*** Begin section ***

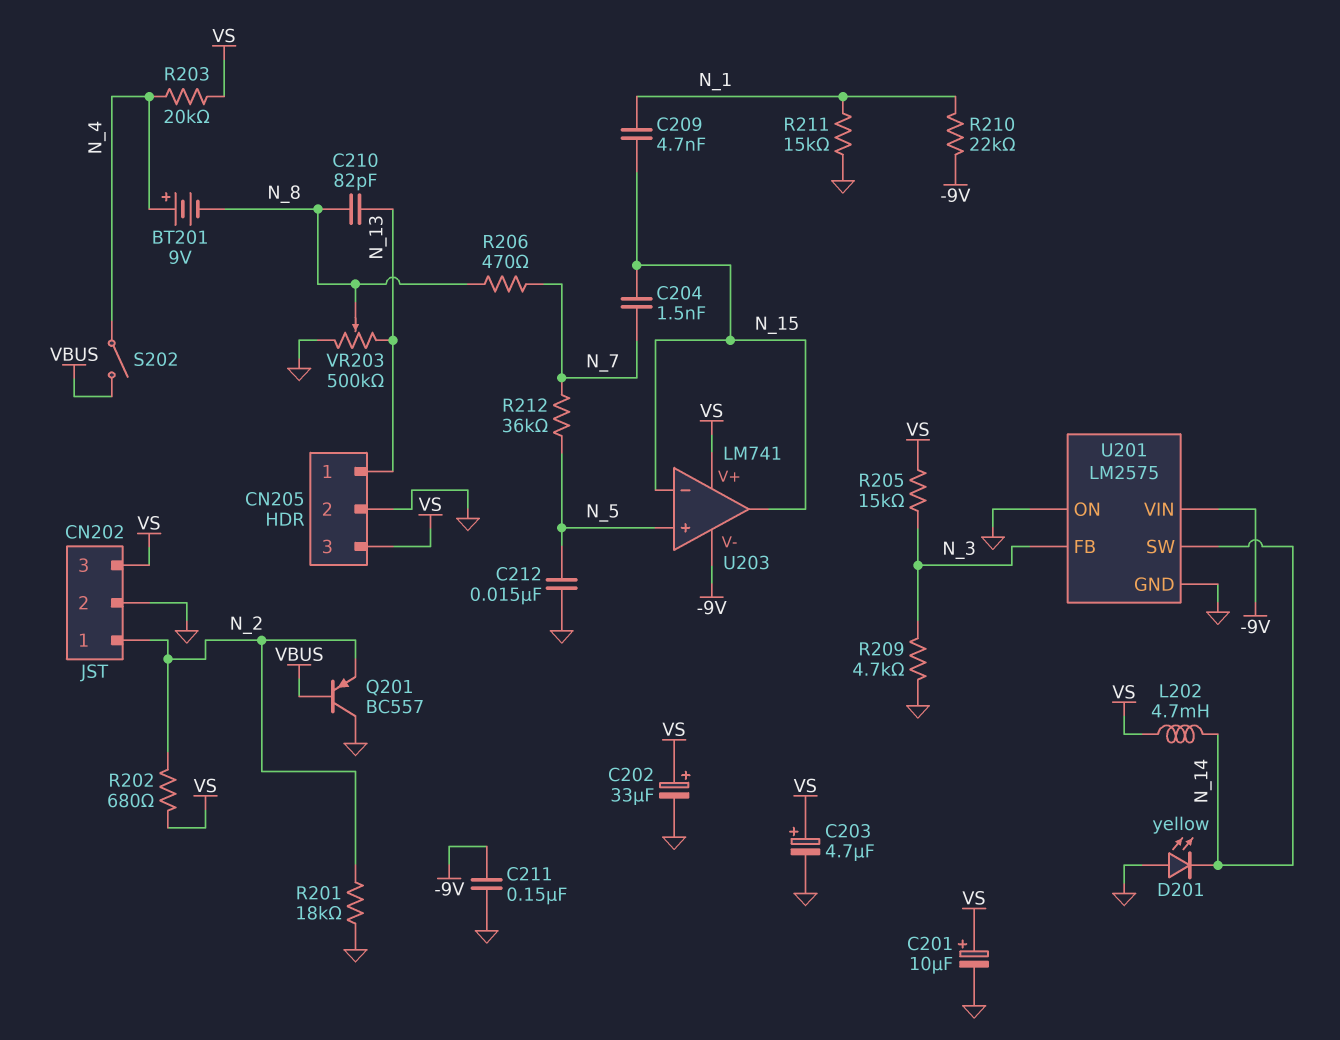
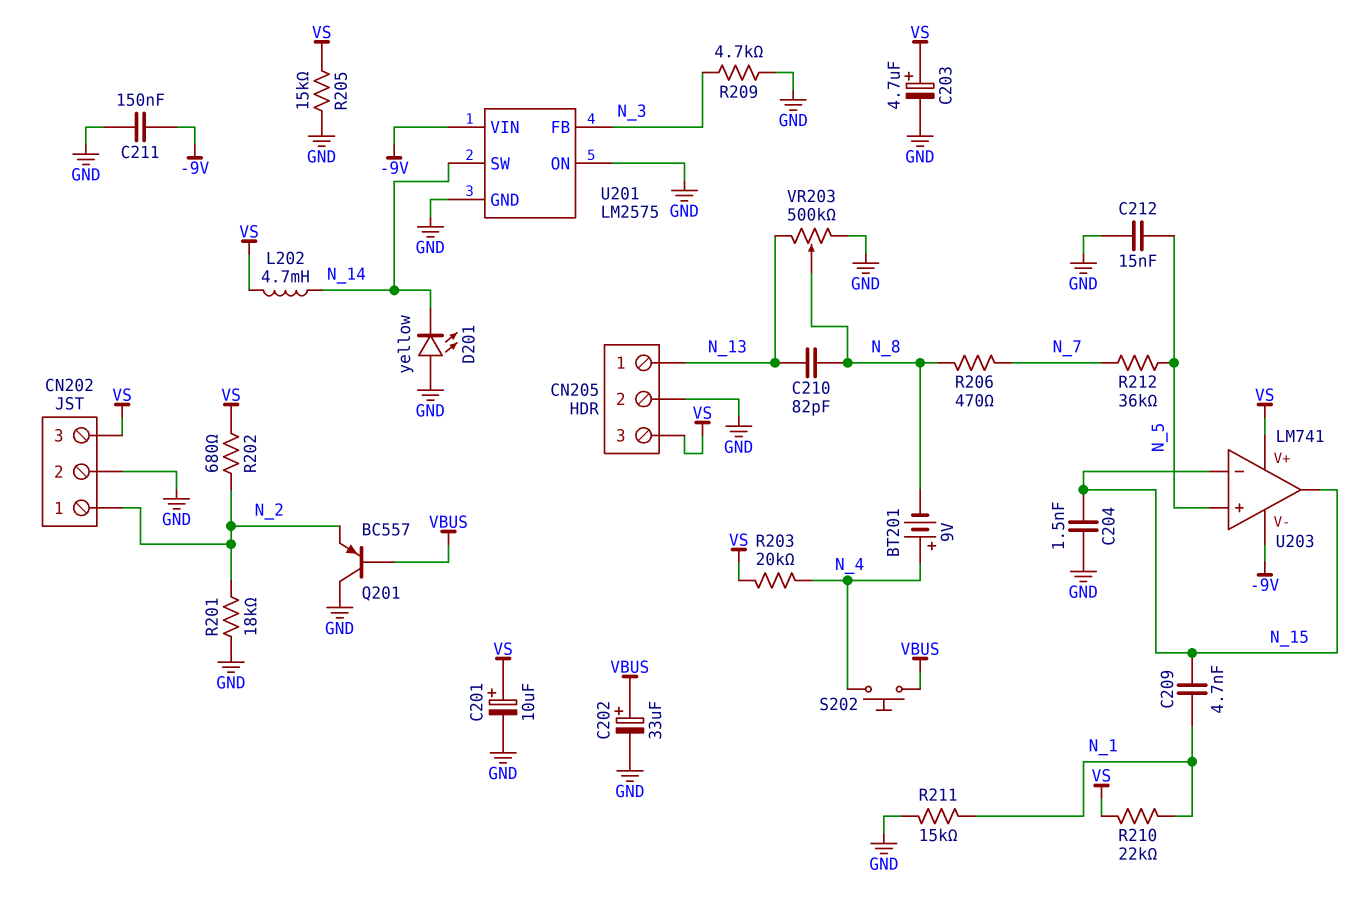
C202: 33uF (plus VS, minus GND) -> 33uF (plus VBUS, minus GND)
C204: 1.5nF (N_7, N_15) -> 1.5nF (GND, N_15)
R205: 15k (N_3, VS) -> 15k (GND, VS)
R210: 22k (-9V, N_1) -> 22k (N_1, VS)
S202: switch (N_4, VBUS) -> button (N_4, VBUS)

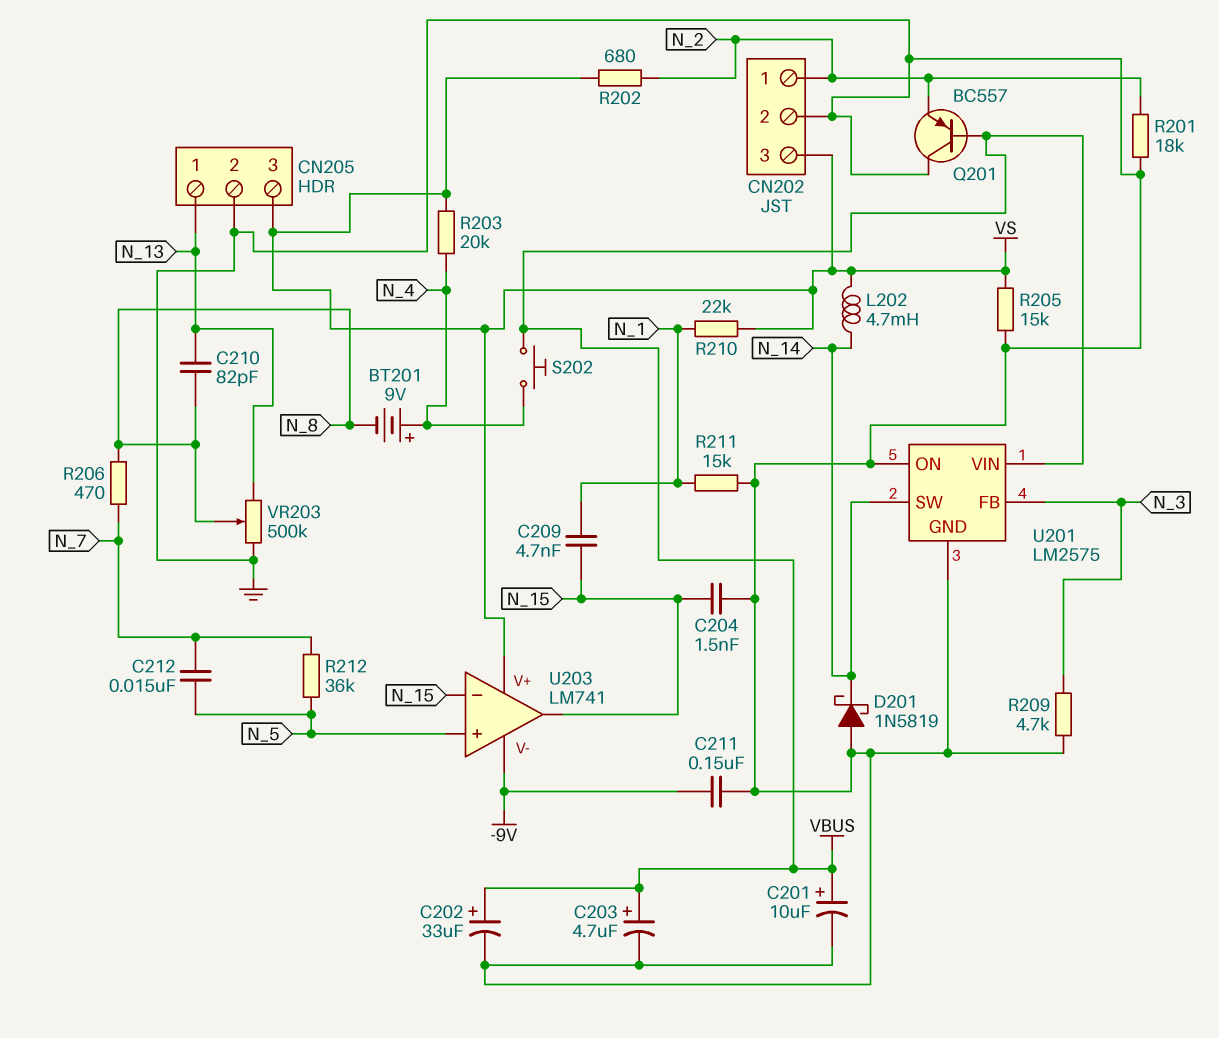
C201: 10uF (plus VS, minus GND) -> 10uF (plus VBUS, minus GND)
C203: 4.7uF (plus VS, minus GND) -> 4.7uF (plus VBUS, minus GND)
C212: 15nF (GND, N_5) -> 15nF (N_5, N_7)
D201: LED yellow (A GND, K N_14) -> schottky 1N5819 (A GND, K N_14)
U201 pin VIN: -9V -> VBUS

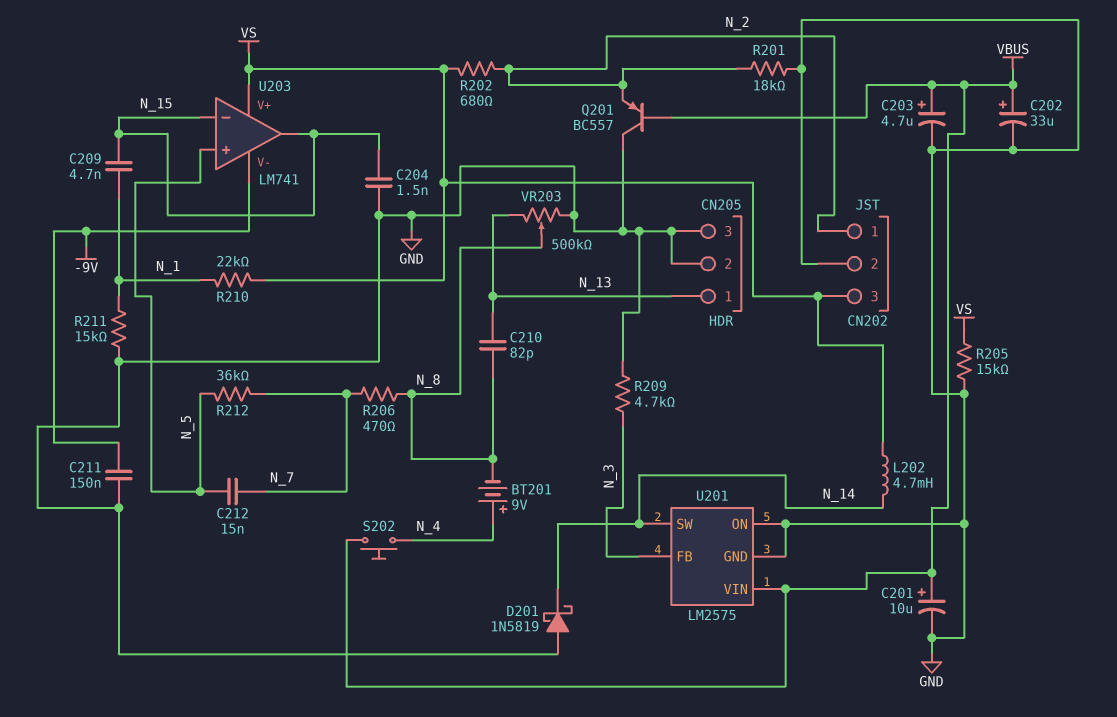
CN205 pin 3: VS -> GND
R203: 20k (N_4, VS) -> none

*** End section ***

=== TASK OBJECTIVE ===
The lines from the one that contains "R205: 15k (N_3, VS) -> 15k (GND, VS)" through the end of the data, repeated exactly and with no pictures, make up the whole answer.

=== RESPONSE ===
R205: 15k (N_3, VS) -> 15k (GND, VS)
R210: 22k (-9V, N_1) -> 22k (N_1, VS)
S202: switch (N_4, VBUS) -> button (N_4, VBUS)

C201: 10uF (plus VS, minus GND) -> 10uF (plus VBUS, minus GND)
C203: 4.7uF (plus VS, minus GND) -> 4.7uF (plus VBUS, minus GND)
C212: 15nF (GND, N_5) -> 15nF (N_5, N_7)
D201: LED yellow (A GND, K N_14) -> schottky 1N5819 (A GND, K N_14)
U201 pin VIN: -9V -> VBUS

CN205 pin 3: VS -> GND
R203: 20k (N_4, VS) -> none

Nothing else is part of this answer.